**Try it:** What is needed is an exact copy of the line where "yellow plate I5" appears plus every later line in the material.
##########
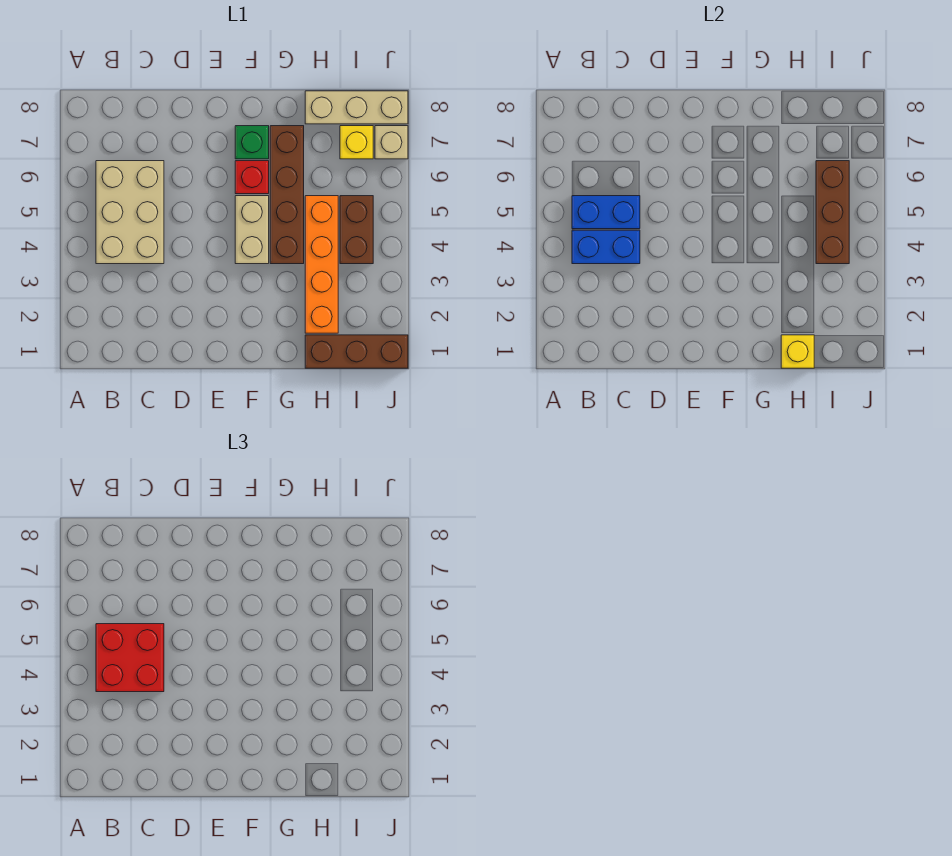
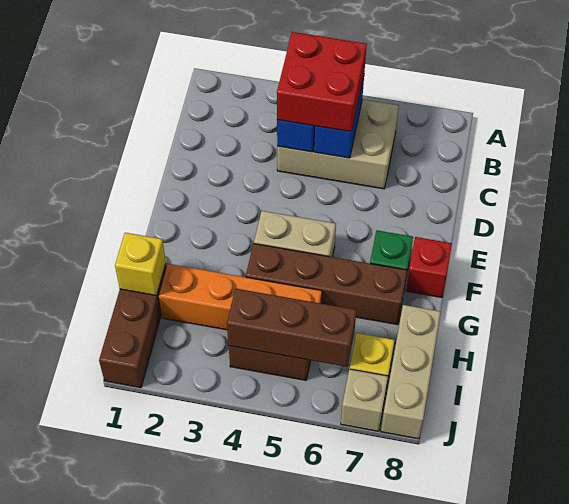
red brick F6 level 1 -> red brick F8 level 1

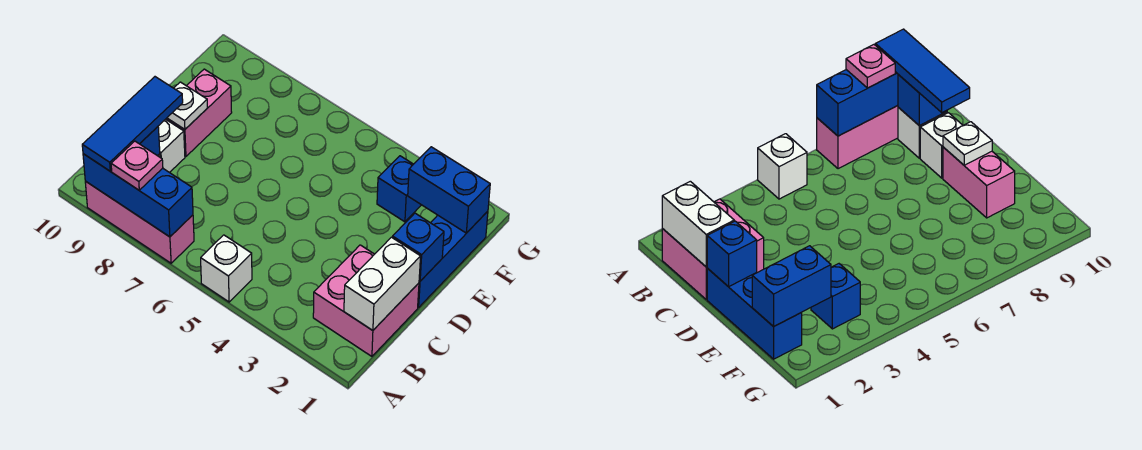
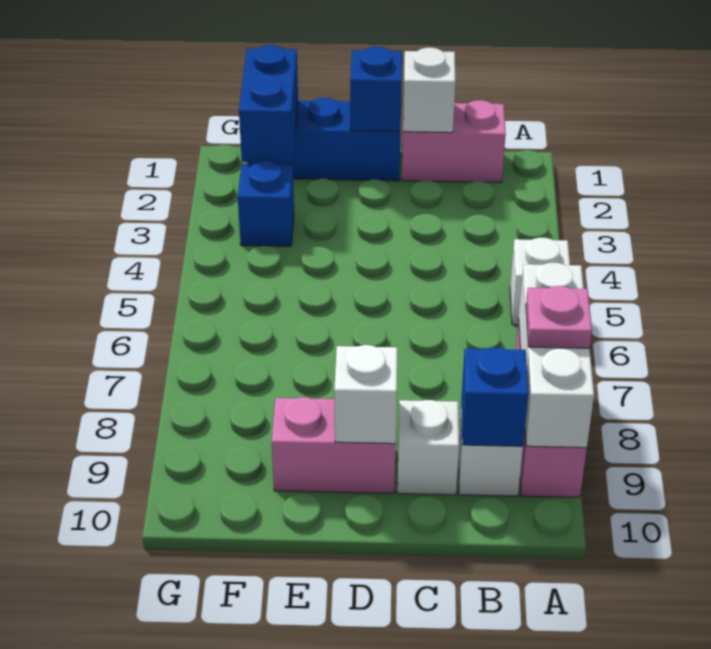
blue brick A7:A9 level 2 -> white brick A7:A9 level 2
blue tile A9:C9 level 3 -> none
pink brick B1:C2 level 1 -> pink brick B1:C1 level 1
white brick B1:C1 level 2 -> white brick C1 level 2
white plate D9 level 2 -> white brick D9 level 2

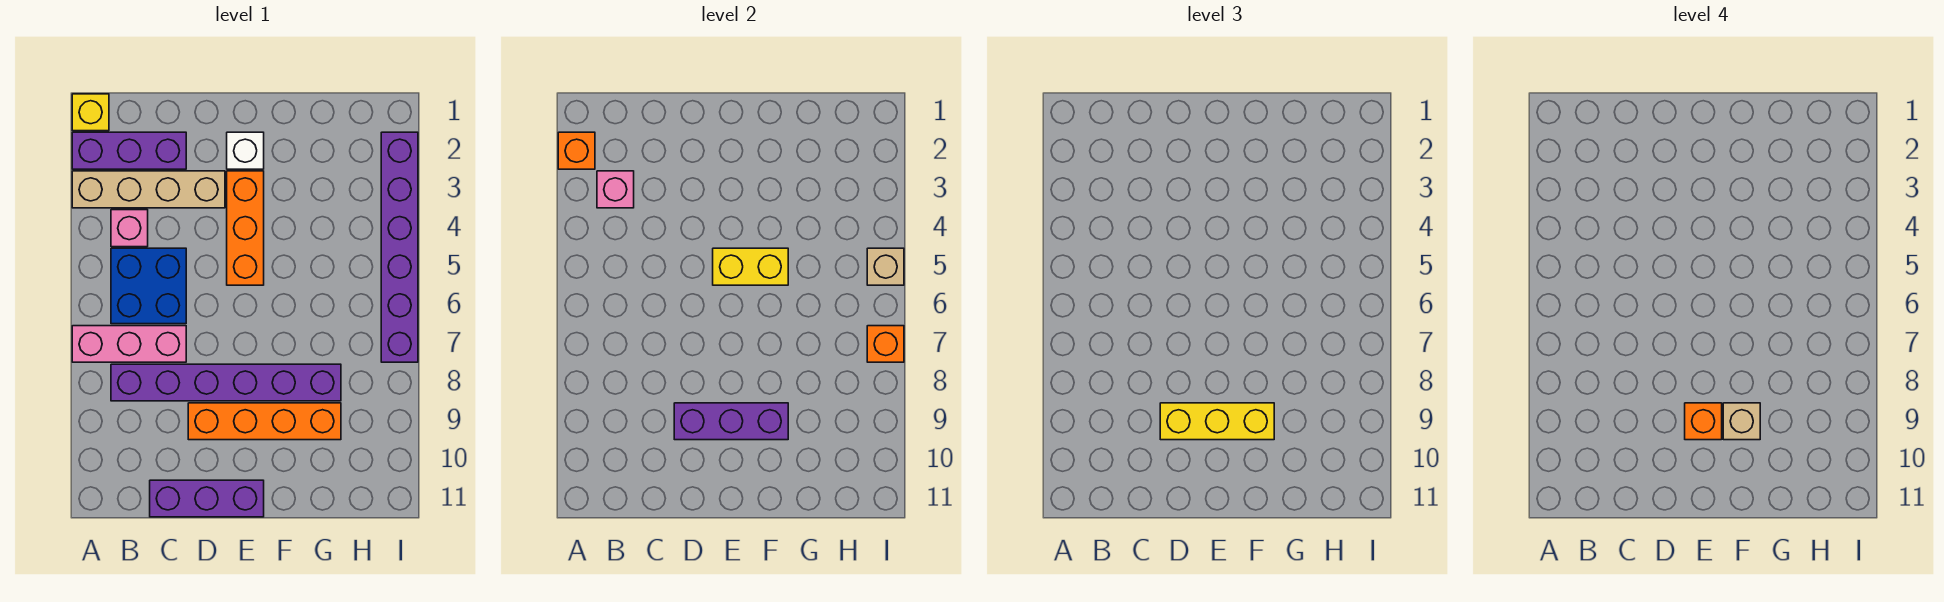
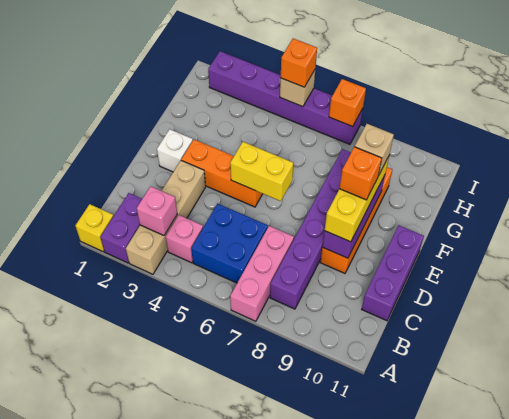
purple brick A2:C2 level 1 -> purple brick A2:B2 level 1
orange brick A2 level 2 -> orange brick I5 level 3
yellow brick E5:F5 level 2 -> yellow brick E5:E6 level 2

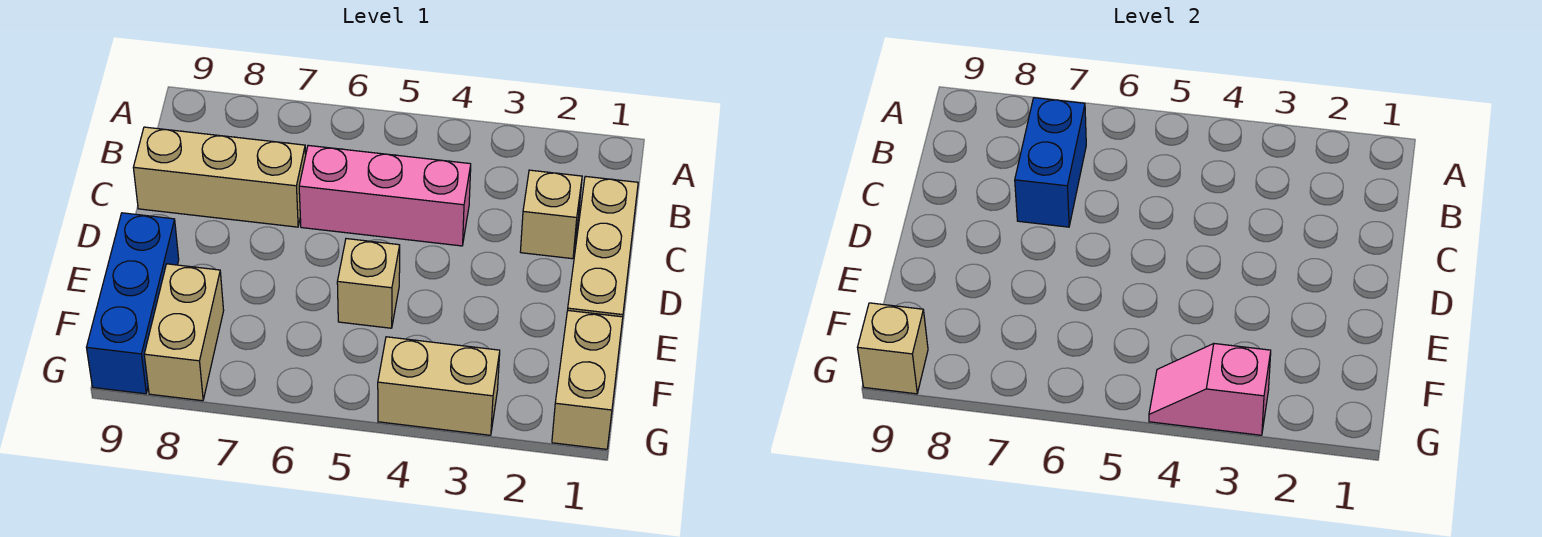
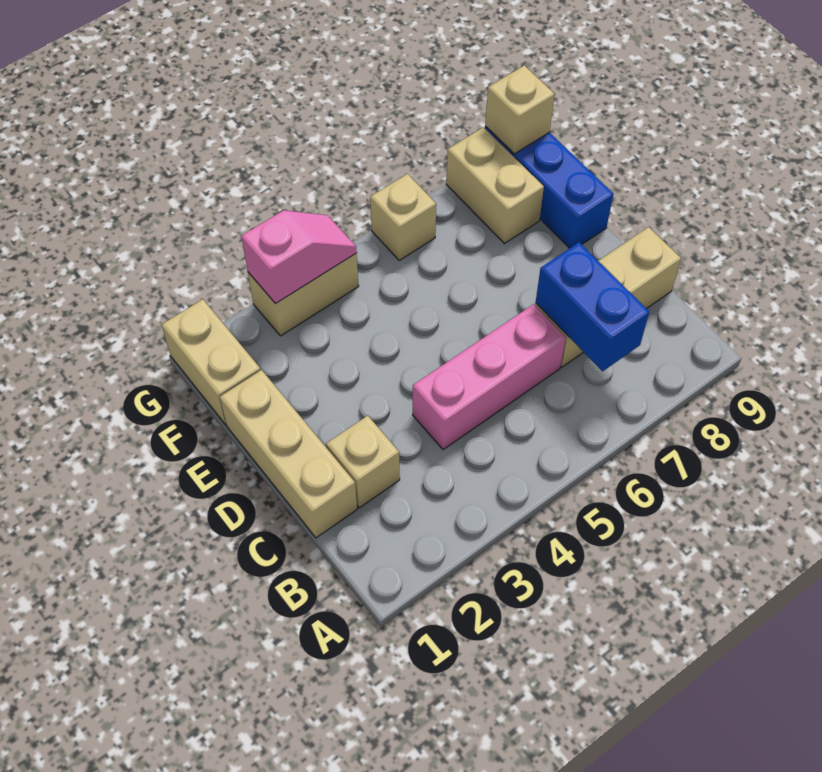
tan brick E5 level 1 -> tan brick G6 level 1

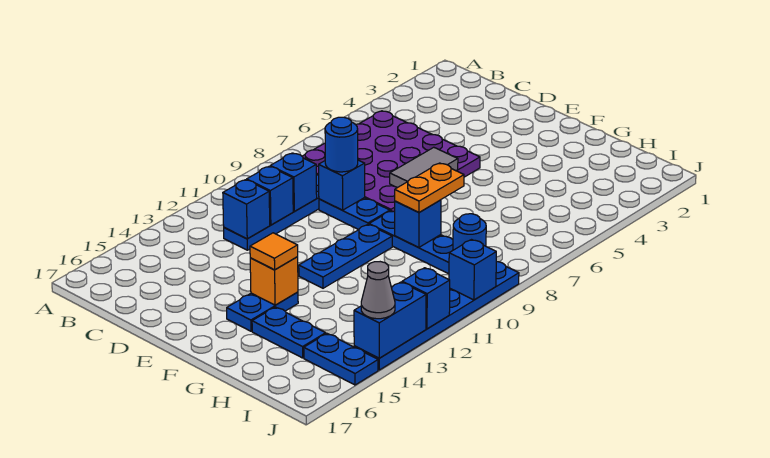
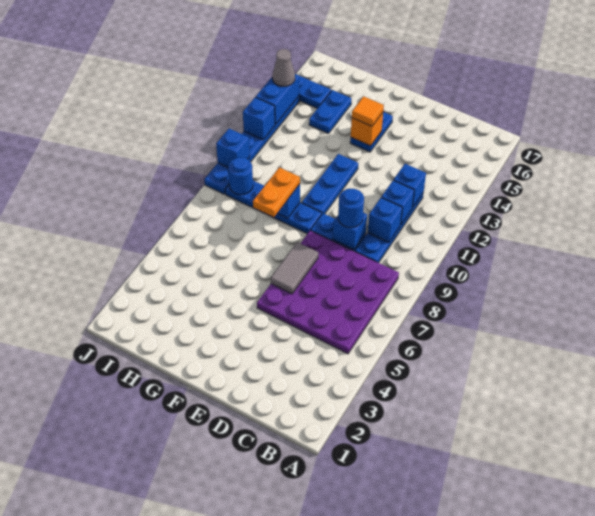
blue plate G15:H15 level 1 -> blue plate H14:H15 level 1

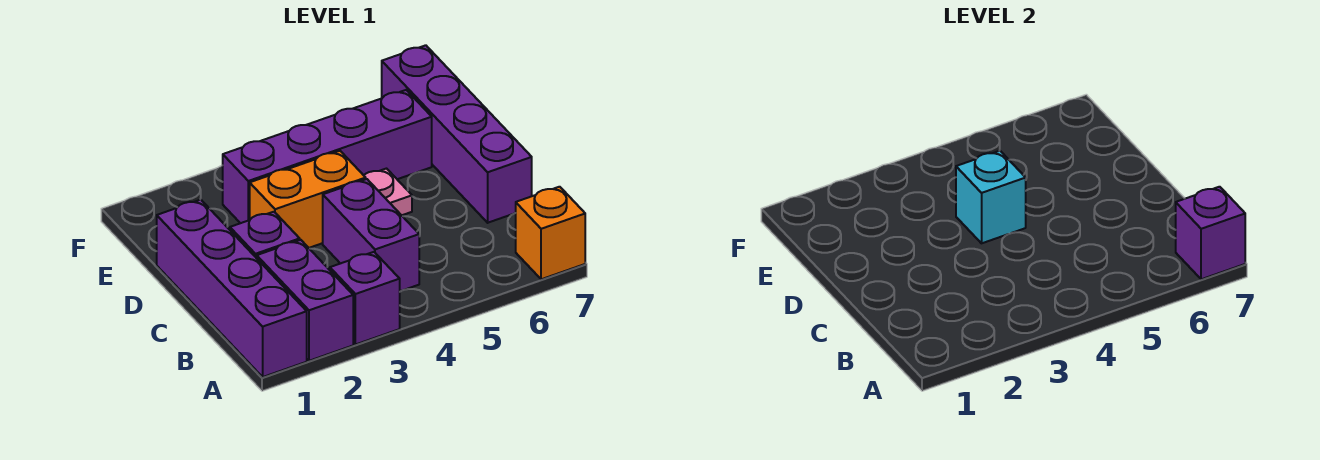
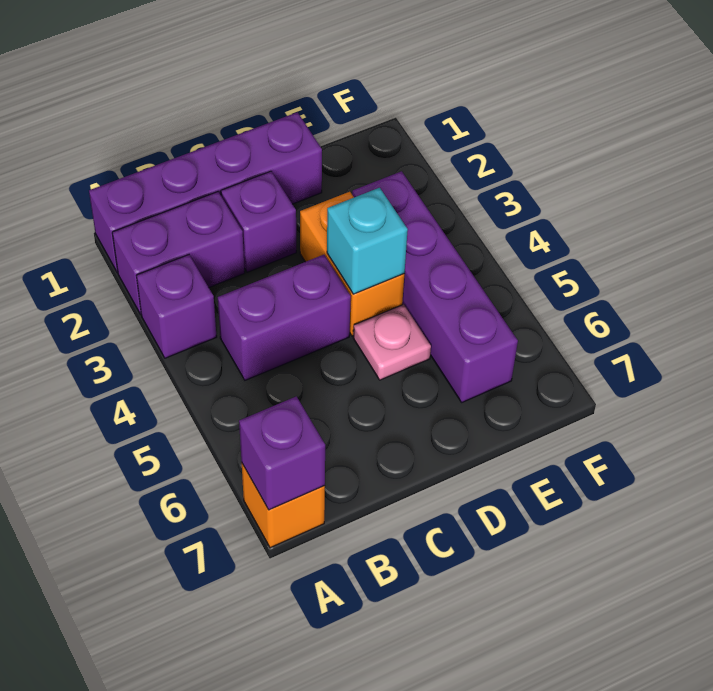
purple brick C7:F7 level 1 -> none

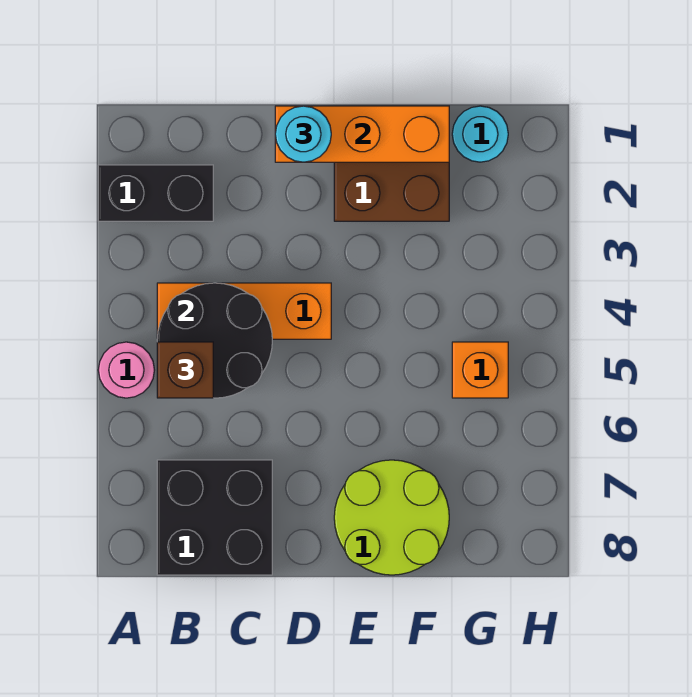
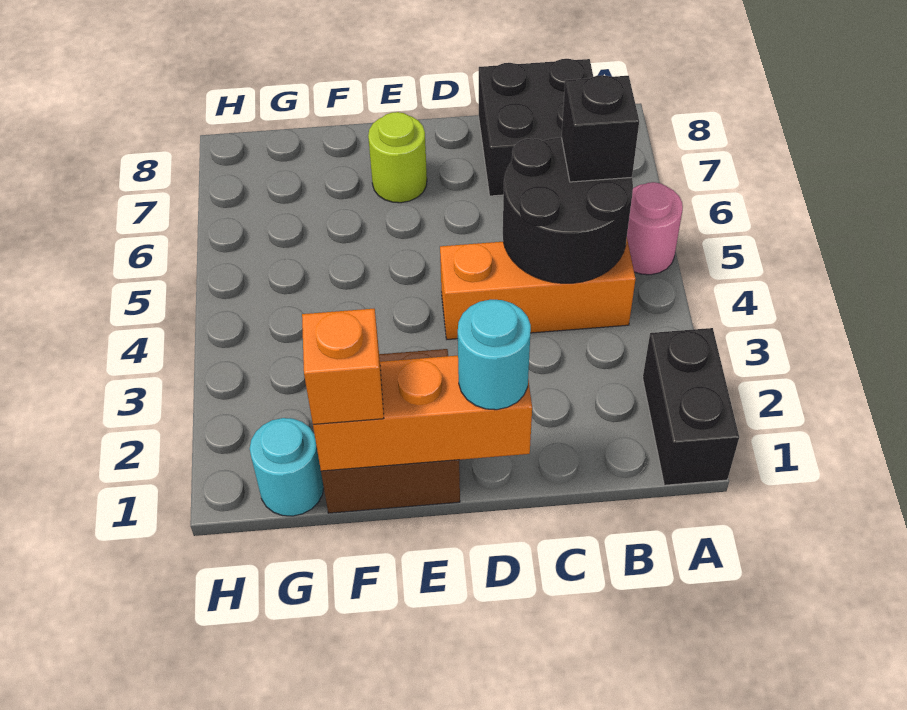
black brick A2:B2 level 1 -> black brick A1:A2 level 1
brown brick B5 level 3 -> black brick B5 level 3
lime round brick E7:F8 level 1 -> lime round brick E7 level 1
orange brick G5 level 1 -> orange brick F1 level 3

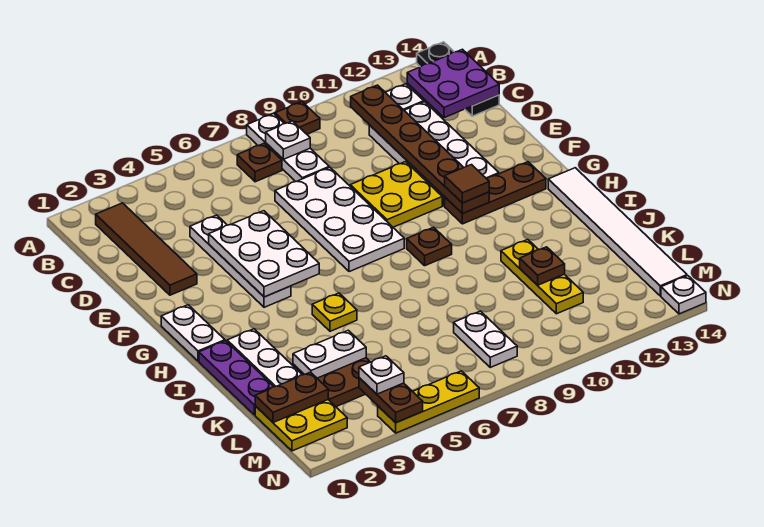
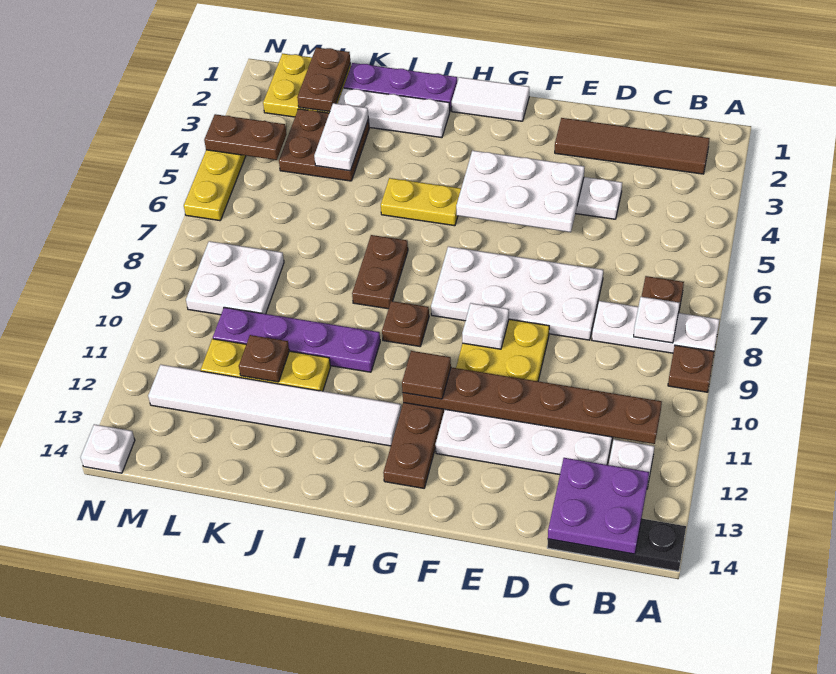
white plate G1:H1 level 1 -> white tile G1:H1 level 1
white tile H14:M14 level 1 -> white tile H12:M12 level 1
yellow plate I5 level 1 -> yellow plate H5:I5 level 1
none -> brown plate I7:I8 level 1
none -> purple plate I10:L10 level 1
white plate L8:M8 level 1 -> white plate L8:M9 level 1
white plate M4 level 3 -> white plate F9 level 2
##########
**Solution to the exercise:**
yellow plate I5 level 1 -> yellow plate H5:I5 level 1
none -> brown plate I7:I8 level 1
none -> purple plate I10:L10 level 1
white plate L8:M8 level 1 -> white plate L8:M9 level 1
white plate M4 level 3 -> white plate F9 level 2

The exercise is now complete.